» RAW DATA:
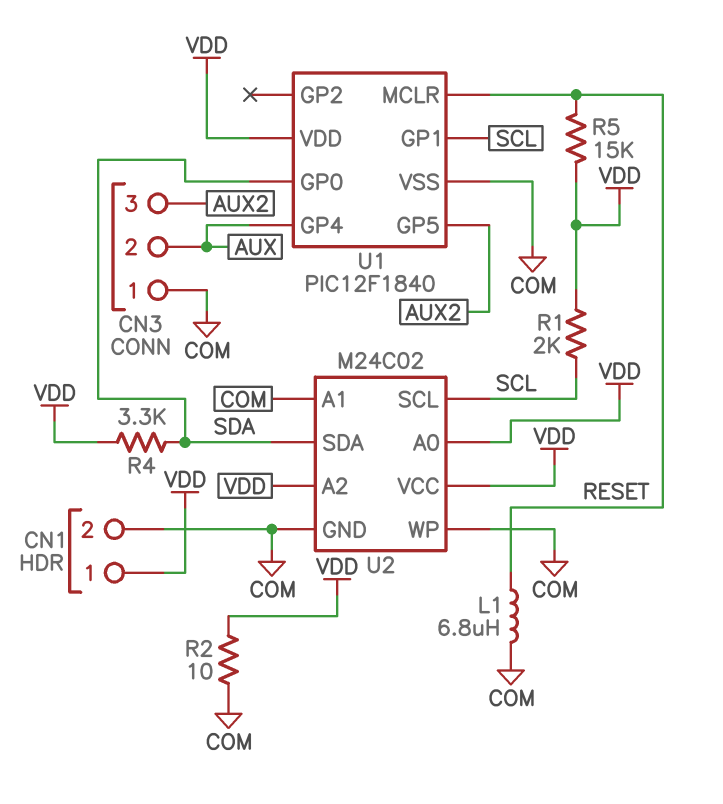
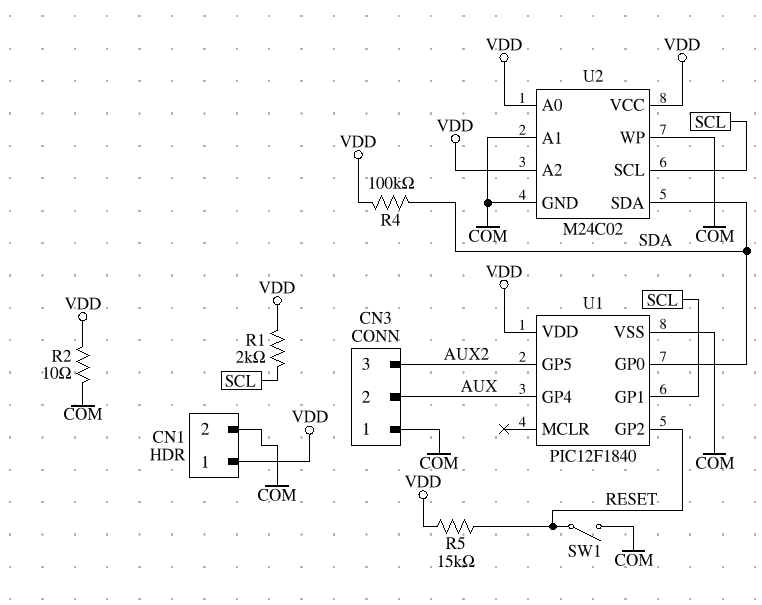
L1: 6.8uH (COM, RESET) -> none
R4: 3.3k (SDA, VDD) -> 100k (SDA, VDD)
SW1: none -> switch (COM, RESET)
U1 pin GP2: none -> RESET
U1 pin MCLR: RESET -> none

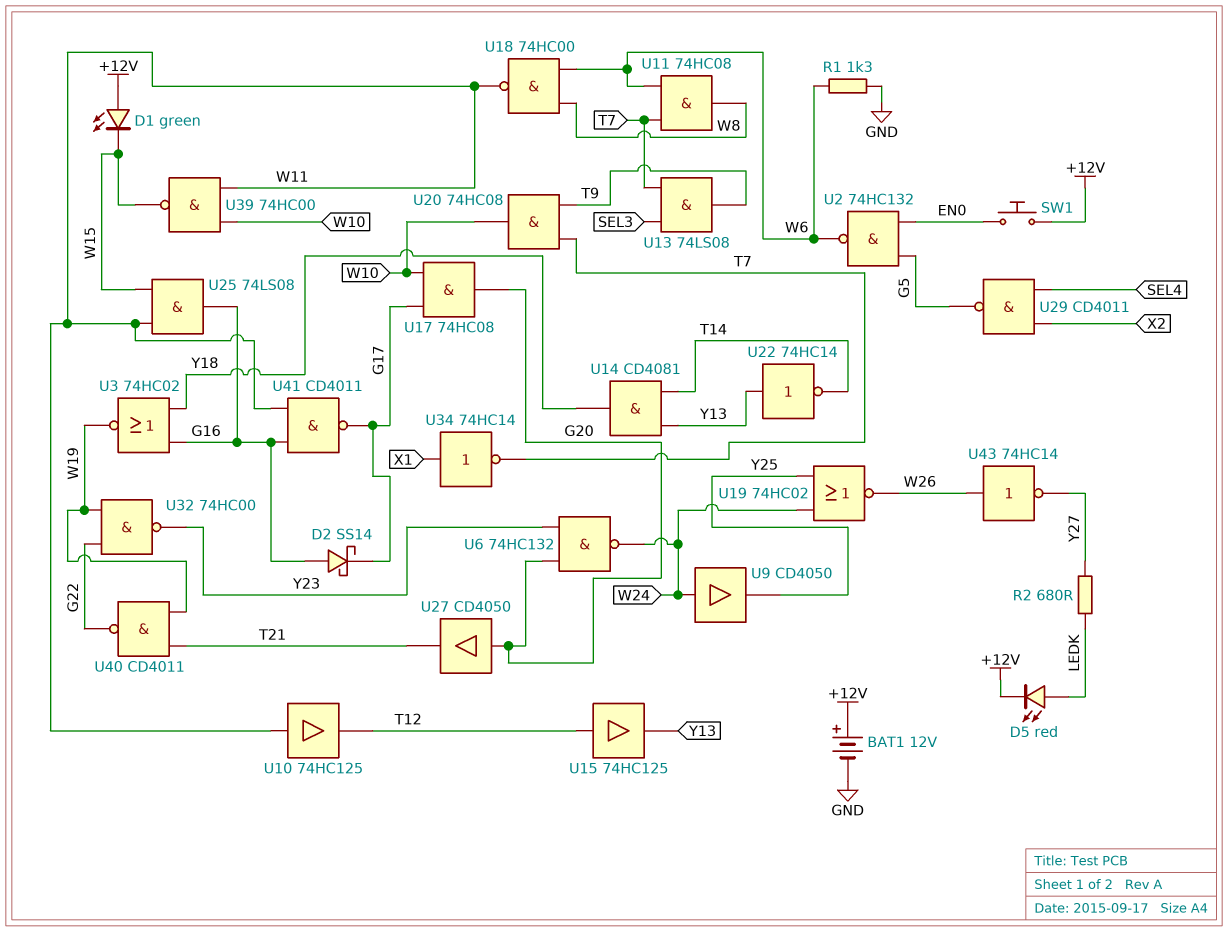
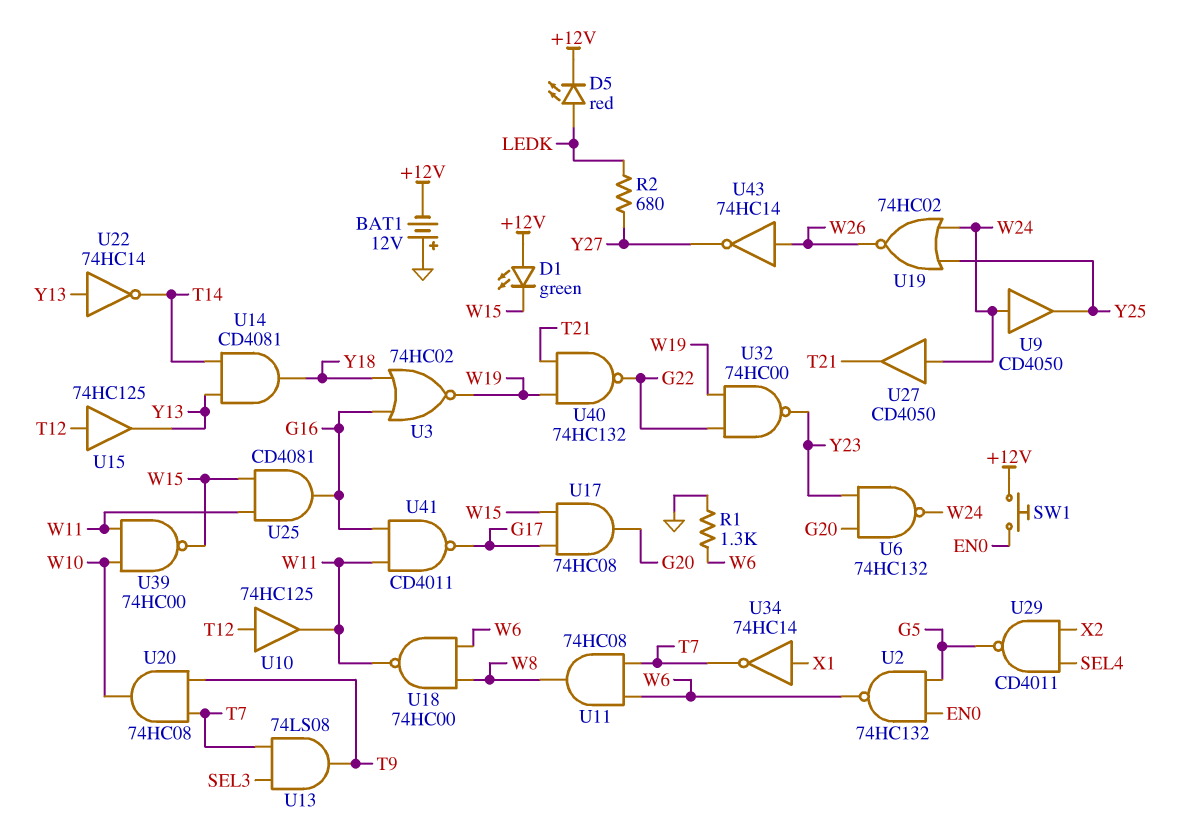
BAT1: 12V (plus +12V, minus GND) -> 12V (plus GND, minus +12V)
D2: schottky SS14 (A G16, K G17) -> none
U10: buffer 74HC125 (in W11, out T12) -> buffer 74HC125 (in T12, out W11)
U17: AND 74HC08 (in G17, in W10, out G20) -> AND 74HC08 (in G17, in W15, out G20)
U25: AND 74LS08 (in W11, in W15, out G16) -> AND CD4081 (in W11, in W15, out G16)
U27: buffer CD4050 (in G20, out T21) -> buffer CD4050 (in W24, out T21)
U40: NAND CD4011 (in T21, in W19, out G22) -> NAND 74HC132 (in T21, in W19, out G22)

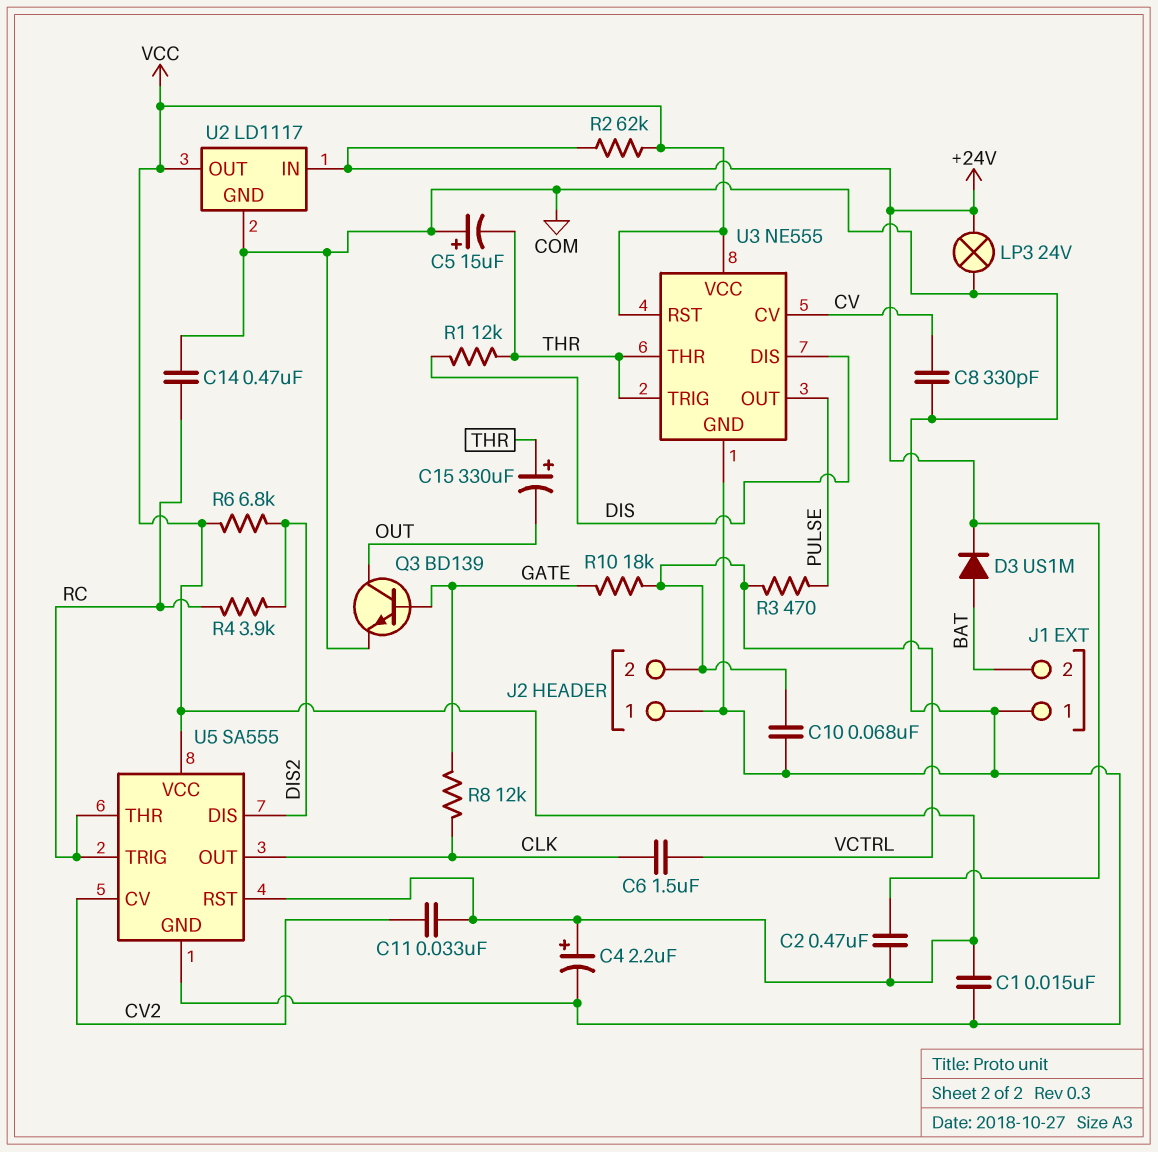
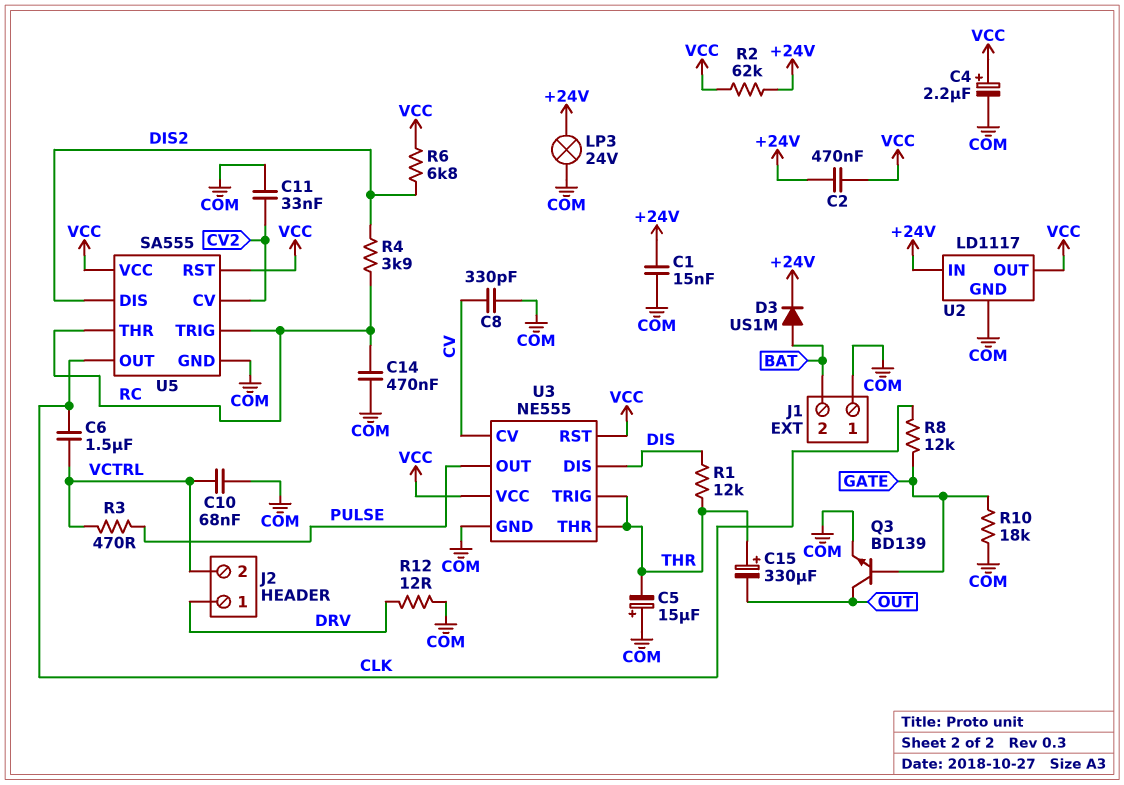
C1: 15nF (COM, VCC) -> 15nF (+24V, COM)
C11: 33nF (CV2, VCC) -> 33nF (COM, CV2)
J2 pin 1: COM -> DRV
R10: 18k (GATE, VCTRL) -> 18k (COM, GATE)
R12: none -> 12 (COM, DRV)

» TASK DETAILS: For each line in the entries that contains the string "buffer", make a copy.

» SOLUTION FOR THIS PROBLEM:
U10: buffer 74HC125 (in W11, out T12) -> buffer 74HC125 (in T12, out W11)
U27: buffer CD4050 (in G20, out T21) -> buffer CD4050 (in W24, out T21)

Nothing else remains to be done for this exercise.